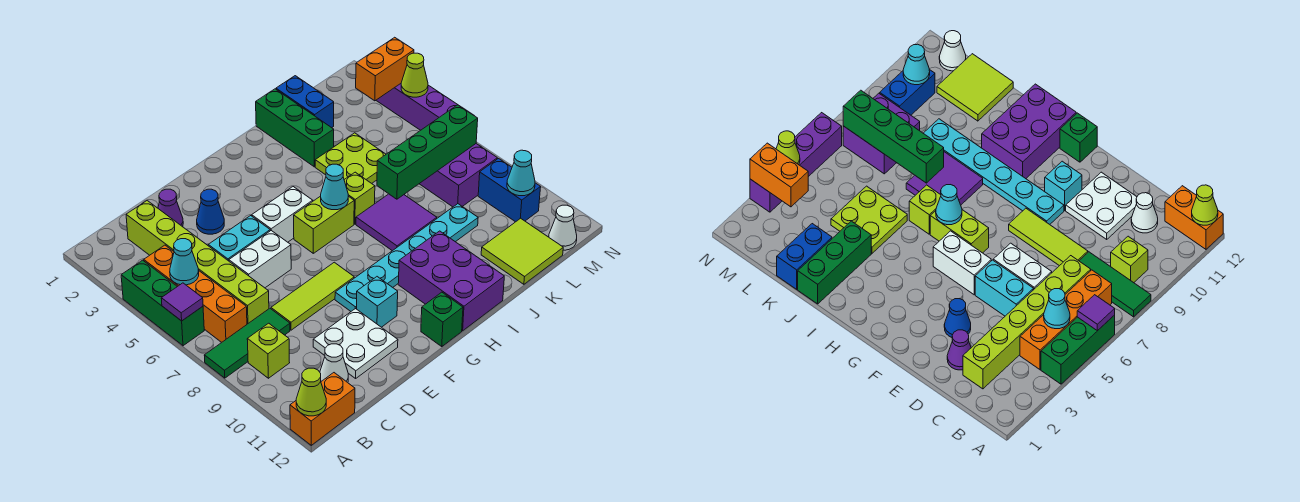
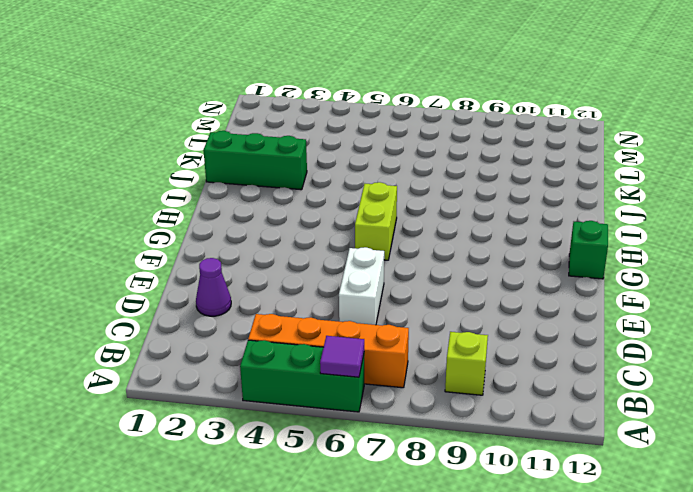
none -> green tile A8:C8 level 1
none -> orange brick A12:B12 level 1
none -> lime brick C2:C7 level 1
none -> white cone C11 level 1

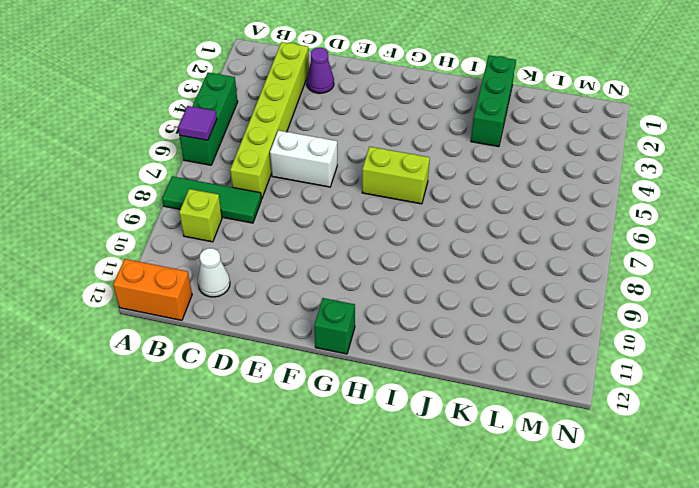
none -> orange brick B4:B7 level 1
none -> cyan brick D5:E5 level 1
none -> lime tile D8:F8 level 1
none -> white plate D10:E11 level 1

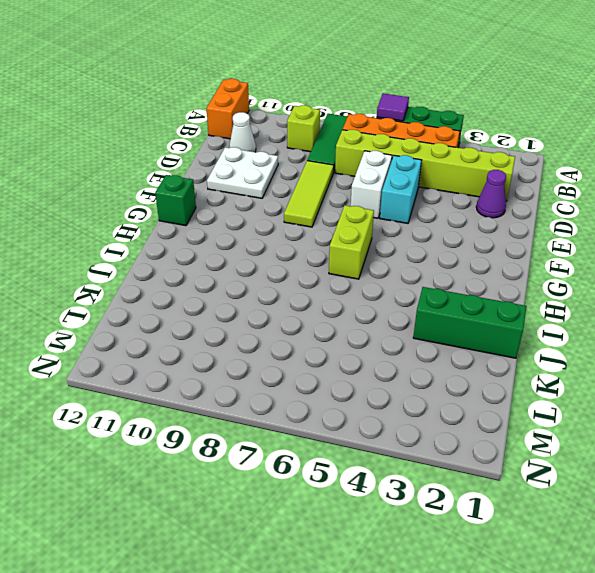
none -> blue cone E3 level 1
none -> white brick F5:G5 level 1
none -> cyan plate F9:K9 level 1
none -> cyan brick F10 level 1

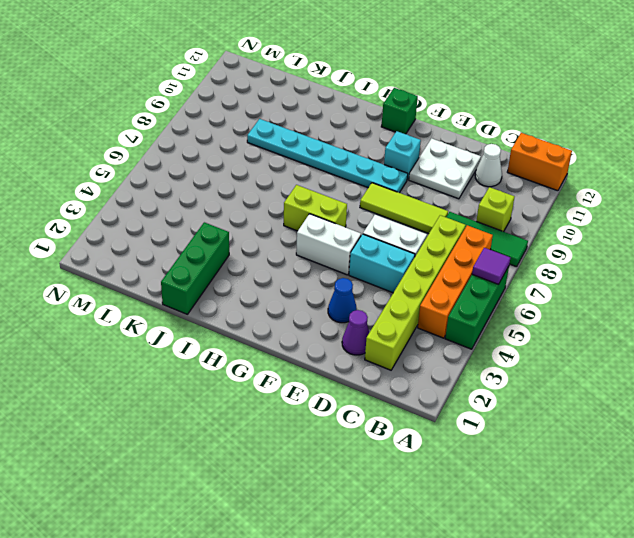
none -> purple brick H10:I12 level 1
none -> lime brick I6 level 1
none -> purple tile I7:J8 level 1
none -> lime plate J4:K5 level 1

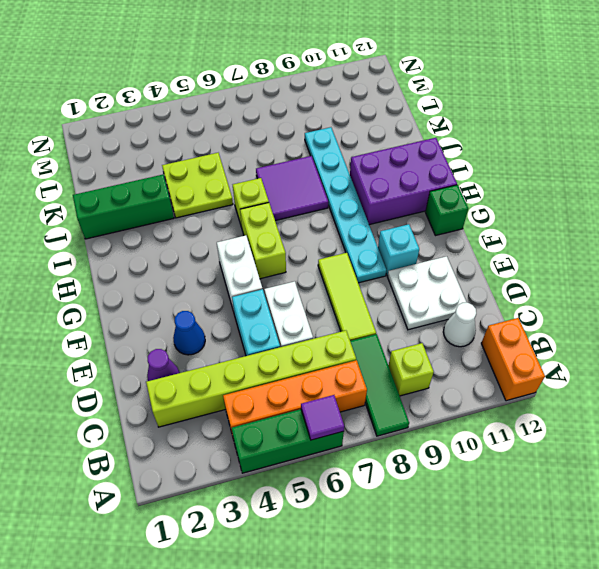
none -> blue brick K1:K2 level 1
none -> lime tile K11:L12 level 1
none -> purple brick L7:M8 level 1
none -> blue brick M9:M10 level 1

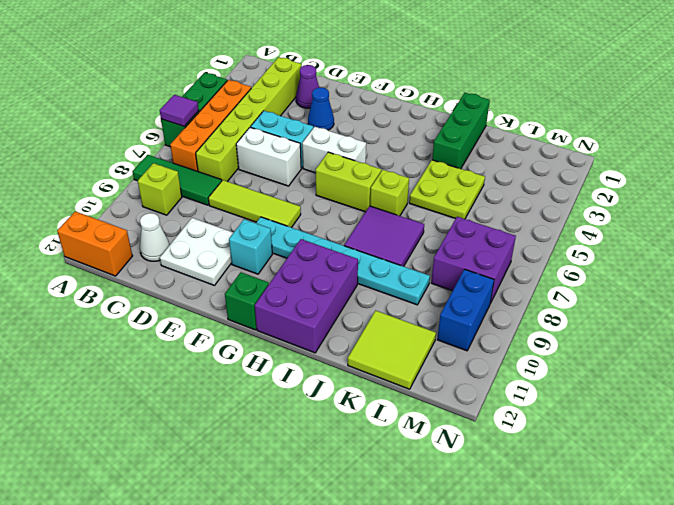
none -> blue brick K1:K2 level 1
none -> white cone M12 level 1
none -> purple brick N3:N6 level 1
none -> lime cone A12 level 2

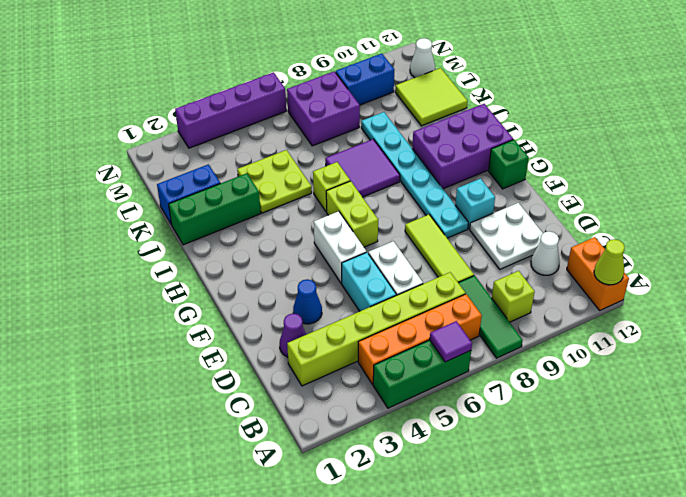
none -> cyan cone B5 level 2
none -> cyan cone H6 level 2
none -> green brick J7:M7 level 2
none -> orange brick M3:N3 level 2

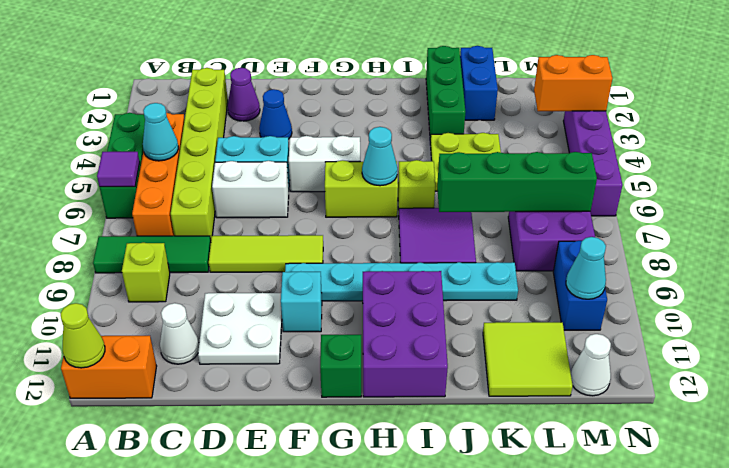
none -> lime cone N4 level 2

Problem to solve
These lines alone form the answer: the one containing "none -> white plate D10:E11 level 1" and every line after it through the end of the material, exactly as written, pictures left out.

Task solution
none -> white plate D10:E11 level 1

none -> blue cone E3 level 1
none -> white brick F5:G5 level 1
none -> cyan plate F9:K9 level 1
none -> cyan brick F10 level 1

none -> purple brick H10:I12 level 1
none -> lime brick I6 level 1
none -> purple tile I7:J8 level 1
none -> lime plate J4:K5 level 1

none -> blue brick K1:K2 level 1
none -> lime tile K11:L12 level 1
none -> purple brick L7:M8 level 1
none -> blue brick M9:M10 level 1

none -> blue brick K1:K2 level 1
none -> white cone M12 level 1
none -> purple brick N3:N6 level 1
none -> lime cone A12 level 2

none -> cyan cone B5 level 2
none -> cyan cone H6 level 2
none -> green brick J7:M7 level 2
none -> orange brick M3:N3 level 2

none -> lime cone N4 level 2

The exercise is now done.